** MATERIAL PROVIDED follows **

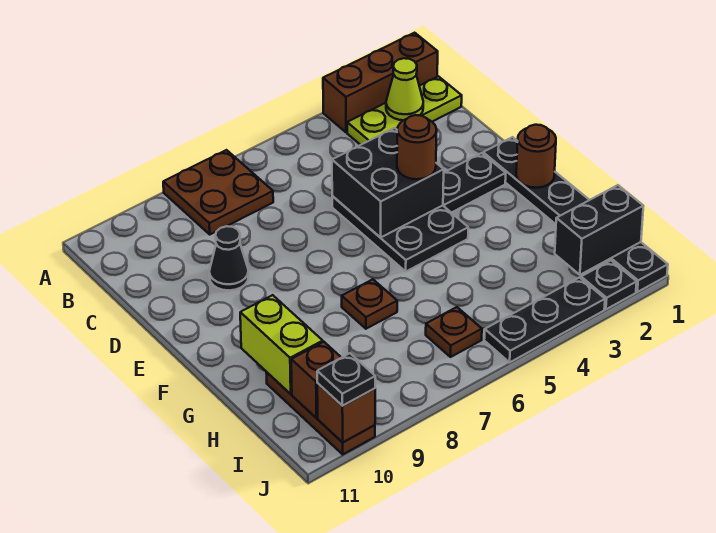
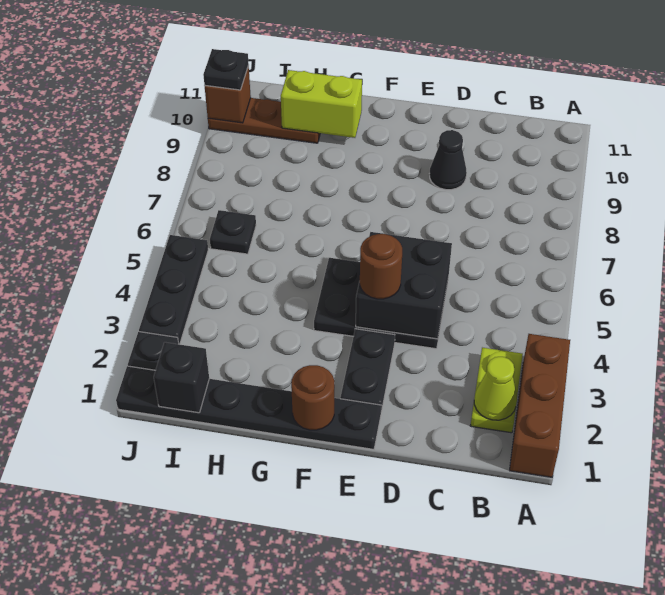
brown plate A7:B8 level 1 -> none
lime plate B1:B3 level 1 -> lime plate B2:B3 level 1
brown plate G7 level 1 -> none
black brick I1:I2 level 2 -> black brick I1 level 2
brown plate I6 level 1 -> black plate I6 level 1
brown brick I10 level 2 -> none

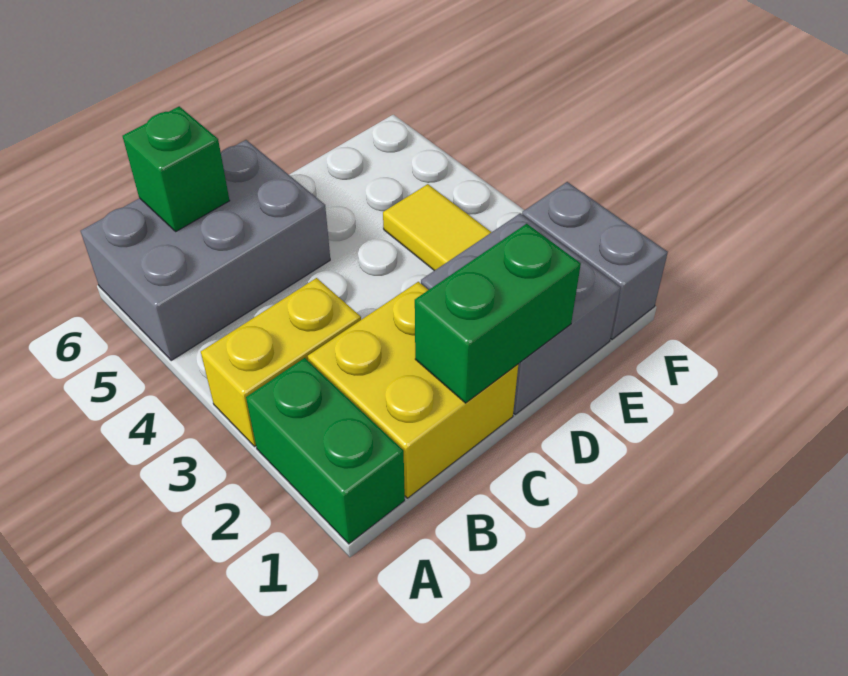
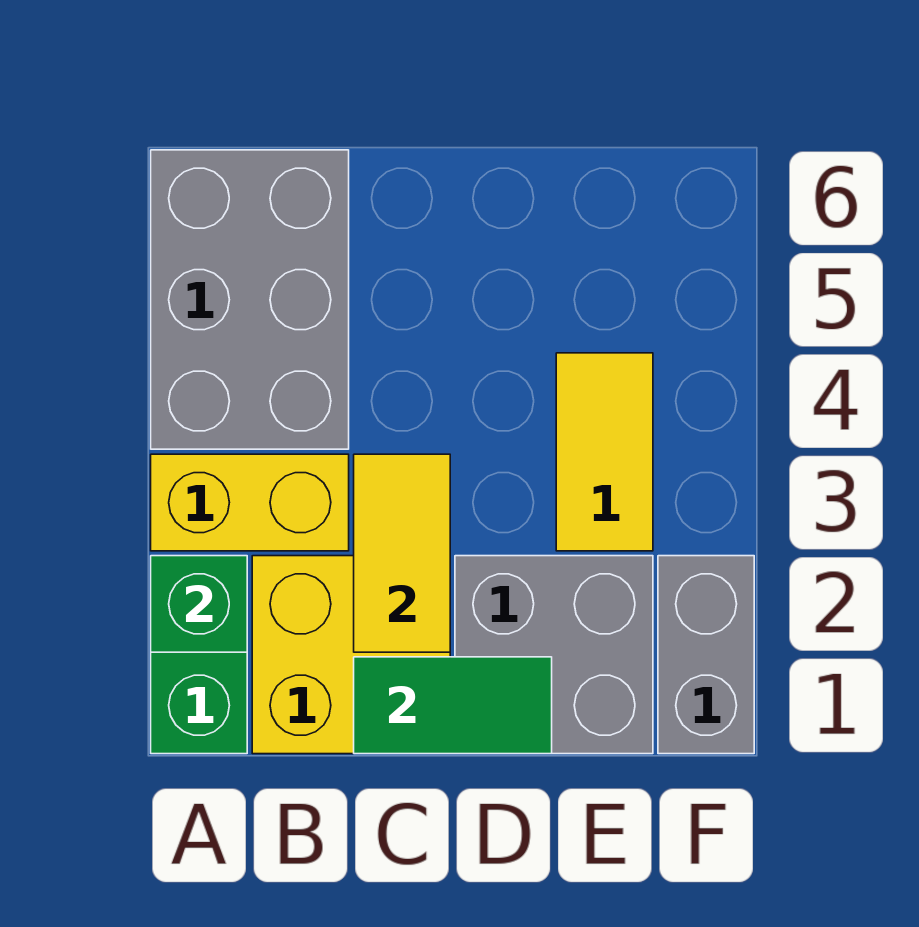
grey brick A5:C6 level 1 -> grey brick A4:B6 level 1
green brick B6 level 2 -> green brick A2 level 2
green brick C1:D1 level 2 -> green tile C1:D1 level 2
none -> yellow tile C2:C3 level 2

** End of MATERIAL PROVIDED **

-- WORK REQUIRED --
Go through the records and gather the lines that hold "none".

-- WRITTEN RESPONSE --
brown plate A7:B8 level 1 -> none
brown plate G7 level 1 -> none
brown brick I10 level 2 -> none
none -> yellow tile C2:C3 level 2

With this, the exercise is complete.